## [AVAILABLE DATA]
==========

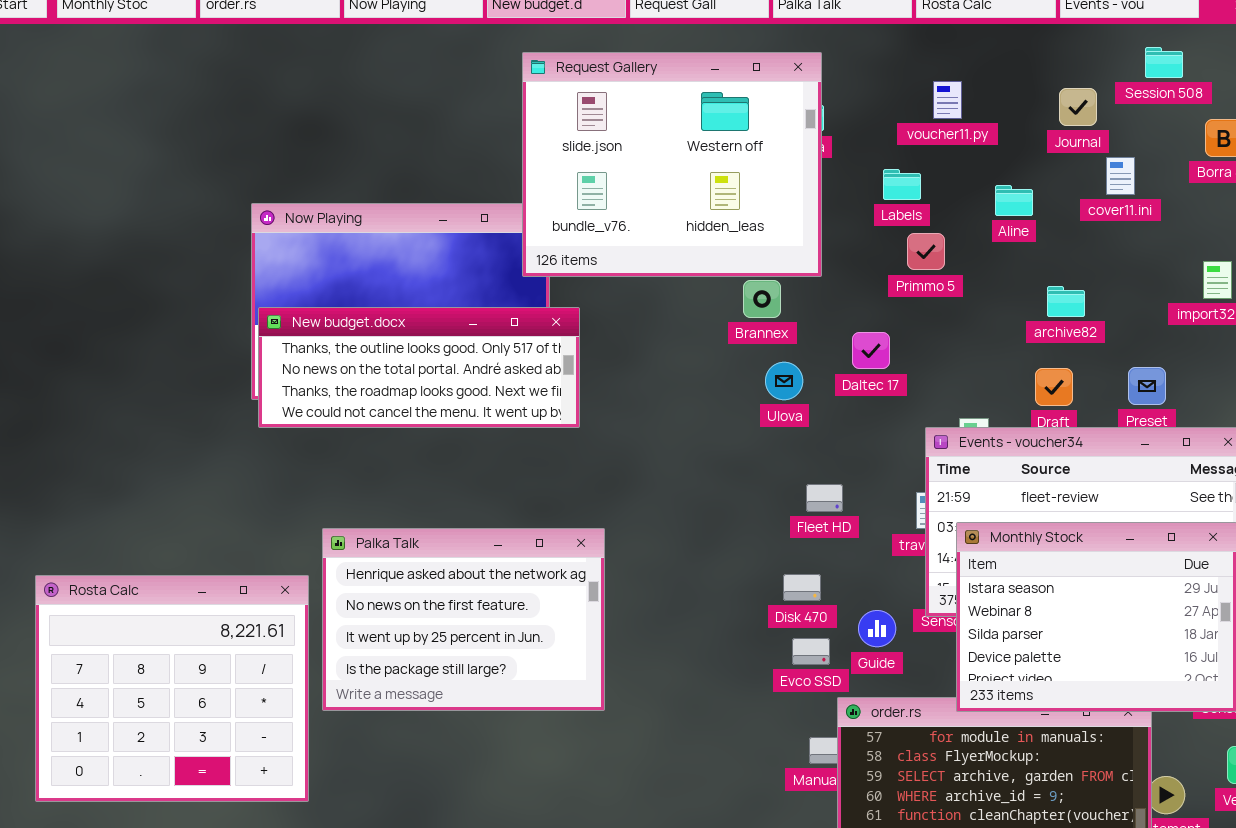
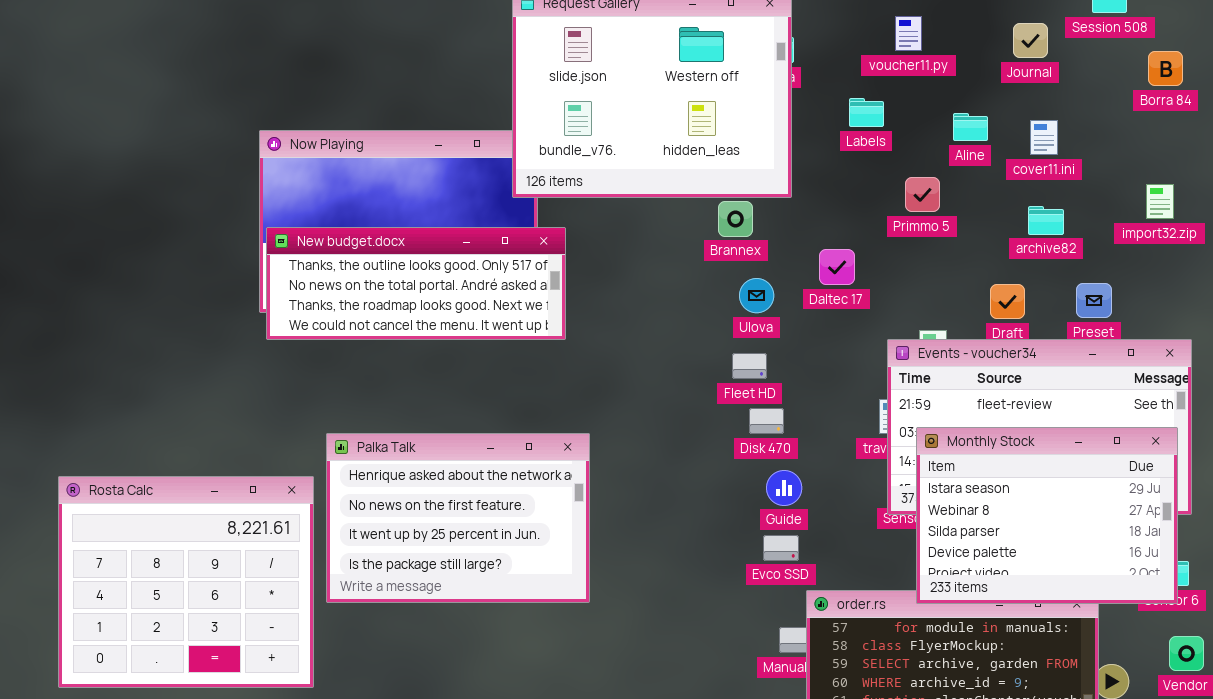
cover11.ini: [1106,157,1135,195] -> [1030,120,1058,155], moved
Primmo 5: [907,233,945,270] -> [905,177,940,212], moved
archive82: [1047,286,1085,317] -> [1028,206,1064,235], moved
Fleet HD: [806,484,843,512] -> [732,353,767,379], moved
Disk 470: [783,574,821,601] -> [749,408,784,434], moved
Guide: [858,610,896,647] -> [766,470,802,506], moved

==========

## [TASK OBJECTIVE]
Each entry is to be returned precisely as it appears, but the pictures are to be dropped.

## [SOLUTION FOR THIS PROBLEM]
cover11.ini: [1106,157,1135,195] -> [1030,120,1058,155], moved
Primmo 5: [907,233,945,270] -> [905,177,940,212], moved
archive82: [1047,286,1085,317] -> [1028,206,1064,235], moved
Fleet HD: [806,484,843,512] -> [732,353,767,379], moved
Disk 470: [783,574,821,601] -> [749,408,784,434], moved
Guide: [858,610,896,647] -> [766,470,802,506], moved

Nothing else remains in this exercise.